▶ _Work item_
Restate word for word every entry that appears below, skipping its pictures.

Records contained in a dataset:
▬▬▬▬▬▬▬▬▬▬

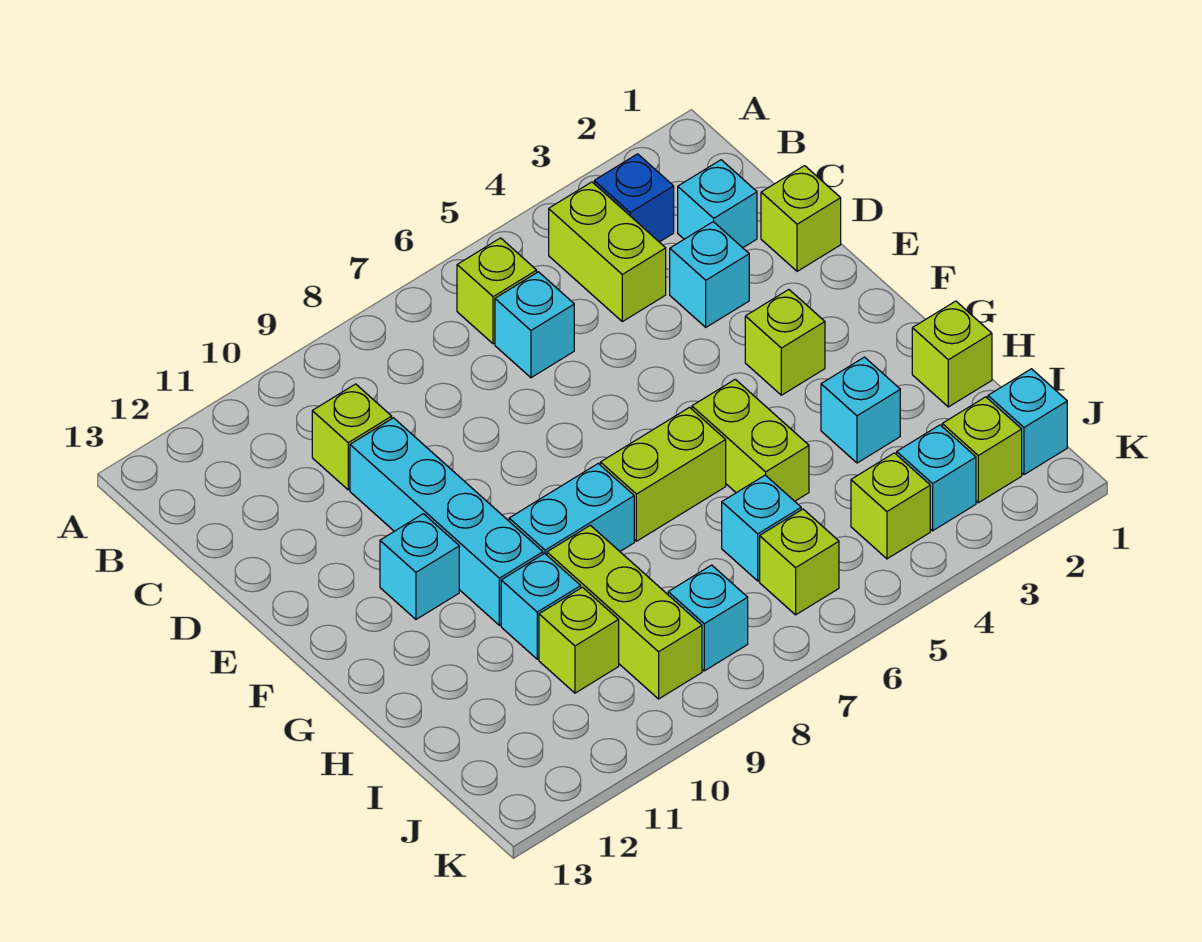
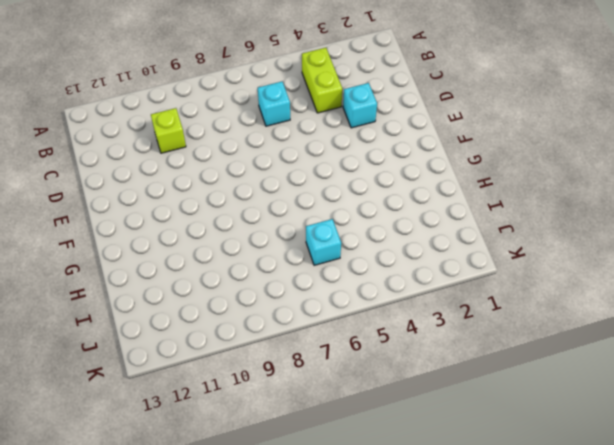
none -> blue 1x1 brick [594,154,674,242]
none -> lime 1x1 brick [457,238,537,344]
none -> cyan 1x1 brick [678,160,757,248]

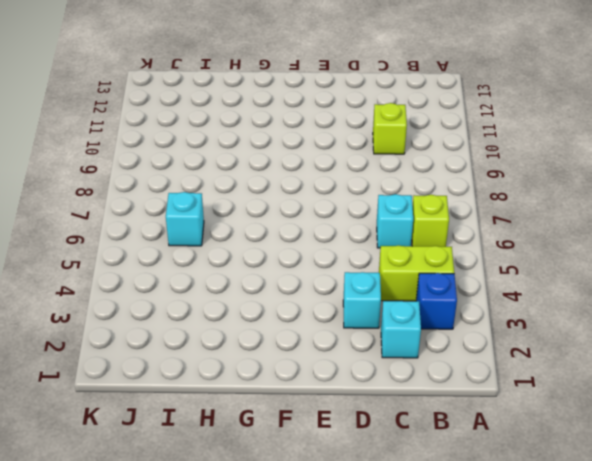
none -> lime 1x1 brick [761,166,841,271]
none -> cyan 1x4 brick [350,418,543,625]
none -> lime 1x1 brick [745,290,825,395]

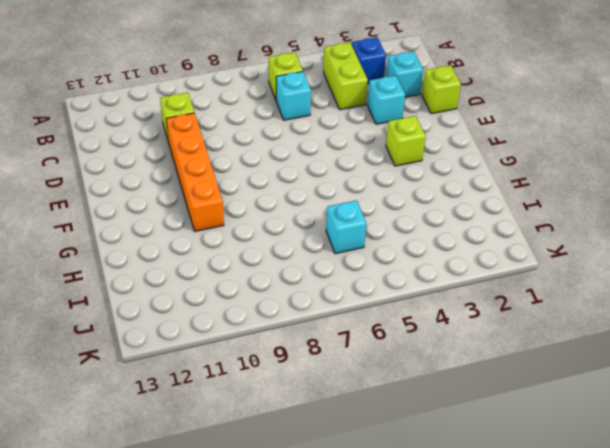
orange 1x4 brick [166,113,224,231] -> cyan 1x4 brick [350,418,543,625]
none -> cyan 1x1 brick [380,514,459,619]
none -> lime 1x2 brick [692,379,809,501]
none -> lime 1x2 brick [600,407,726,541]

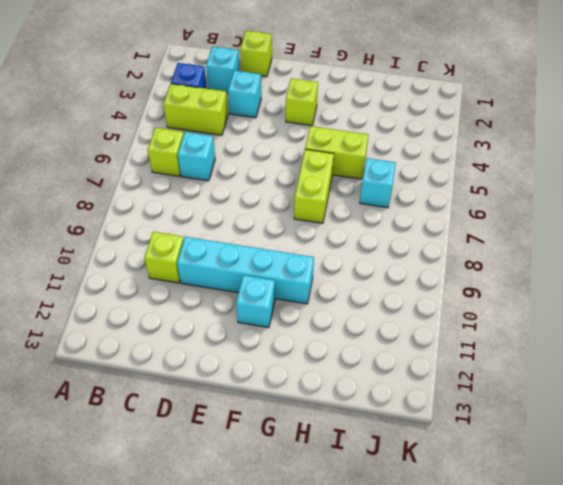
none -> cyan 1x2 brick [509,464,634,555]
none -> lime 1x1 brick [912,301,992,407]
none -> cyan 1x1 brick [821,357,900,463]

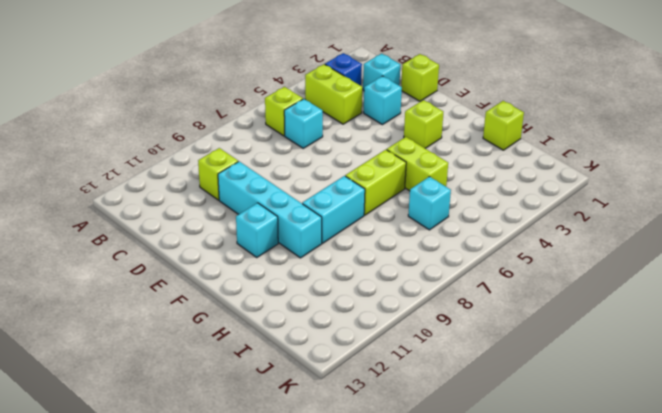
none -> cyan 1x1 brick [821,357,900,463]
none -> lime 1x3 brick [547,525,702,699]
none -> cyan 1x1 brick [501,553,581,659]

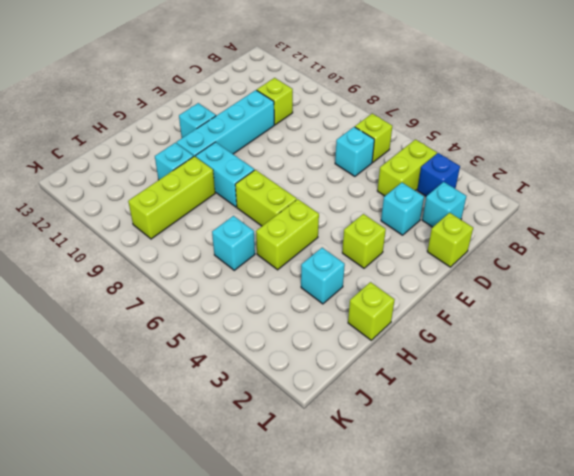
none -> lime 1x1 brick [539,587,619,693]
none -> cyan 1x1 brick [988,369,1067,475]
none -> lime 1x1 brick [942,397,1022,503]

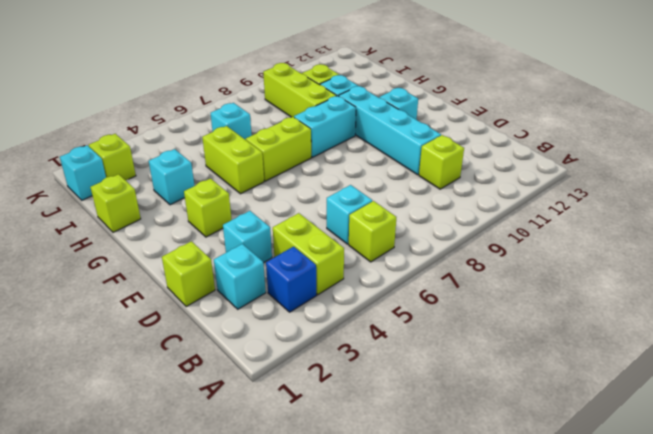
none -> cyan 1x1 brick [897,425,976,531]
none -> lime 1x1 brick [851,453,930,559]
none -> lime 1x1 brick [760,509,839,615]

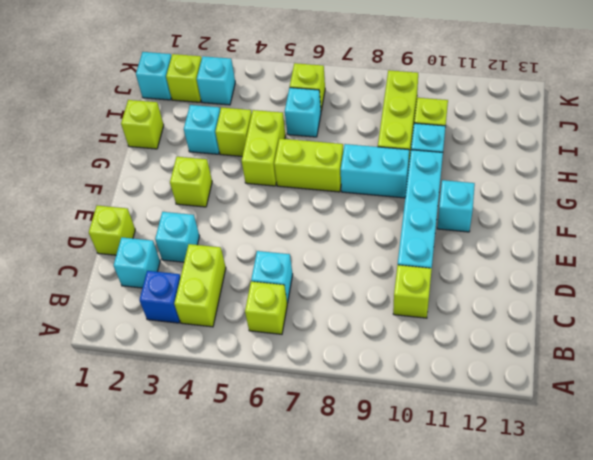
lime 1x1 brick [215,107,252,156] -> lime 1x1 brick moved to [851,453,930,559]
none -> cyan 1x1 brick [668,565,748,671]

▬▬▬▬▬▬▬▬▬▬

▶ _Exercise solution_
none -> blue 1x1 brick [594,154,674,242]
none -> lime 1x1 brick [457,238,537,344]
none -> cyan 1x1 brick [678,160,757,248]

none -> lime 1x1 brick [761,166,841,271]
none -> cyan 1x4 brick [350,418,543,625]
none -> lime 1x1 brick [745,290,825,395]

orange 1x4 brick [166,113,224,231] -> cyan 1x4 brick [350,418,543,625]
none -> cyan 1x1 brick [380,514,459,619]
none -> lime 1x2 brick [692,379,809,501]
none -> lime 1x2 brick [600,407,726,541]

none -> cyan 1x2 brick [509,464,634,555]
none -> lime 1x1 brick [912,301,992,407]
none -> cyan 1x1 brick [821,357,900,463]

none -> cyan 1x1 brick [821,357,900,463]
none -> lime 1x3 brick [547,525,702,699]
none -> cyan 1x1 brick [501,553,581,659]

none -> lime 1x1 brick [539,587,619,693]
none -> cyan 1x1 brick [988,369,1067,475]
none -> lime 1x1 brick [942,397,1022,503]

none -> cyan 1x1 brick [897,425,976,531]
none -> lime 1x1 brick [851,453,930,559]
none -> lime 1x1 brick [760,509,839,615]

lime 1x1 brick [215,107,252,156] -> lime 1x1 brick moved to [851,453,930,559]
none -> cyan 1x1 brick [668,565,748,671]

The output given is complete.